++++ RECORDS FOR THE EXERCISE ++++
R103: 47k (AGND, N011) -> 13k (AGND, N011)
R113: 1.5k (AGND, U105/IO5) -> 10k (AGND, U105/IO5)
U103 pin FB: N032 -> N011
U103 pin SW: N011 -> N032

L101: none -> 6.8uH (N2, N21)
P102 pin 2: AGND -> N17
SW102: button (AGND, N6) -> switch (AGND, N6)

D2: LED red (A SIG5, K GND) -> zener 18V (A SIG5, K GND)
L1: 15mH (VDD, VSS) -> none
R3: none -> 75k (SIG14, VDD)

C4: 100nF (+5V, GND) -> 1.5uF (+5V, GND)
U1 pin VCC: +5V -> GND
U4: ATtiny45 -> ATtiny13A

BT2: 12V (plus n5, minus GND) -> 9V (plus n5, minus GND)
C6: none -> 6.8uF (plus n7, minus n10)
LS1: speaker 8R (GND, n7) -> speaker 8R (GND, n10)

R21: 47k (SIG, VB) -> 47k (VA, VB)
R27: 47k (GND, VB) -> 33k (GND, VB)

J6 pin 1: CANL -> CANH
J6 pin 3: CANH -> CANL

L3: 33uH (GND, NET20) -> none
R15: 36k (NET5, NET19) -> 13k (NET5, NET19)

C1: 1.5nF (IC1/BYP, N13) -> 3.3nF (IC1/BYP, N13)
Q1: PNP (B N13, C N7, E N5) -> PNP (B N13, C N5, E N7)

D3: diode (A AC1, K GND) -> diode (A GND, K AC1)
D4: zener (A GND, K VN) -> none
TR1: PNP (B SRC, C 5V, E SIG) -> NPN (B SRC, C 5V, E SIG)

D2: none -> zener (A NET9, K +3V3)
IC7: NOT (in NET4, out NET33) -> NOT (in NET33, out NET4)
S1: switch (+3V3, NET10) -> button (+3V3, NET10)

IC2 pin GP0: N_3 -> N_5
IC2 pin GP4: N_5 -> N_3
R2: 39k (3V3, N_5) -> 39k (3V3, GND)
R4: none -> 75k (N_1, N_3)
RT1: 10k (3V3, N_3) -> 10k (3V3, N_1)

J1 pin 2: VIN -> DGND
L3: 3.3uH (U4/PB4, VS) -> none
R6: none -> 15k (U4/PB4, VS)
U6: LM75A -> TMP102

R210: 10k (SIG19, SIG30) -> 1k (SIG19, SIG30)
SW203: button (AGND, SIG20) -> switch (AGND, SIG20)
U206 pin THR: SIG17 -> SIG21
++++
AIM OF THE EXERCISE:
Retype the material above, character for character.

EXERCISE OUTPUT:
R103: 47k (AGND, N011) -> 13k (AGND, N011)
R113: 1.5k (AGND, U105/IO5) -> 10k (AGND, U105/IO5)
U103 pin FB: N032 -> N011
U103 pin SW: N011 -> N032

L101: none -> 6.8uH (N2, N21)
P102 pin 2: AGND -> N17
SW102: button (AGND, N6) -> switch (AGND, N6)

D2: LED red (A SIG5, K GND) -> zener 18V (A SIG5, K GND)
L1: 15mH (VDD, VSS) -> none
R3: none -> 75k (SIG14, VDD)

C4: 100nF (+5V, GND) -> 1.5uF (+5V, GND)
U1 pin VCC: +5V -> GND
U4: ATtiny45 -> ATtiny13A

BT2: 12V (plus n5, minus GND) -> 9V (plus n5, minus GND)
C6: none -> 6.8uF (plus n7, minus n10)
LS1: speaker 8R (GND, n7) -> speaker 8R (GND, n10)

R21: 47k (SIG, VB) -> 47k (VA, VB)
R27: 47k (GND, VB) -> 33k (GND, VB)

J6 pin 1: CANL -> CANH
J6 pin 3: CANH -> CANL

L3: 33uH (GND, NET20) -> none
R15: 36k (NET5, NET19) -> 13k (NET5, NET19)

C1: 1.5nF (IC1/BYP, N13) -> 3.3nF (IC1/BYP, N13)
Q1: PNP (B N13, C N7, E N5) -> PNP (B N13, C N5, E N7)

D3: diode (A AC1, K GND) -> diode (A GND, K AC1)
D4: zener (A GND, K VN) -> none
TR1: PNP (B SRC, C 5V, E SIG) -> NPN (B SRC, C 5V, E SIG)

D2: none -> zener (A NET9, K +3V3)
IC7: NOT (in NET4, out NET33) -> NOT (in NET33, out NET4)
S1: switch (+3V3, NET10) -> button (+3V3, NET10)

IC2 pin GP0: N_3 -> N_5
IC2 pin GP4: N_5 -> N_3
R2: 39k (3V3, N_5) -> 39k (3V3, GND)
R4: none -> 75k (N_1, N_3)
RT1: 10k (3V3, N_3) -> 10k (3V3, N_1)

J1 pin 2: VIN -> DGND
L3: 3.3uH (U4/PB4, VS) -> none
R6: none -> 15k (U4/PB4, VS)
U6: LM75A -> TMP102

R210: 10k (SIG19, SIG30) -> 1k (SIG19, SIG30)
SW203: button (AGND, SIG20) -> switch (AGND, SIG20)
U206 pin THR: SIG17 -> SIG21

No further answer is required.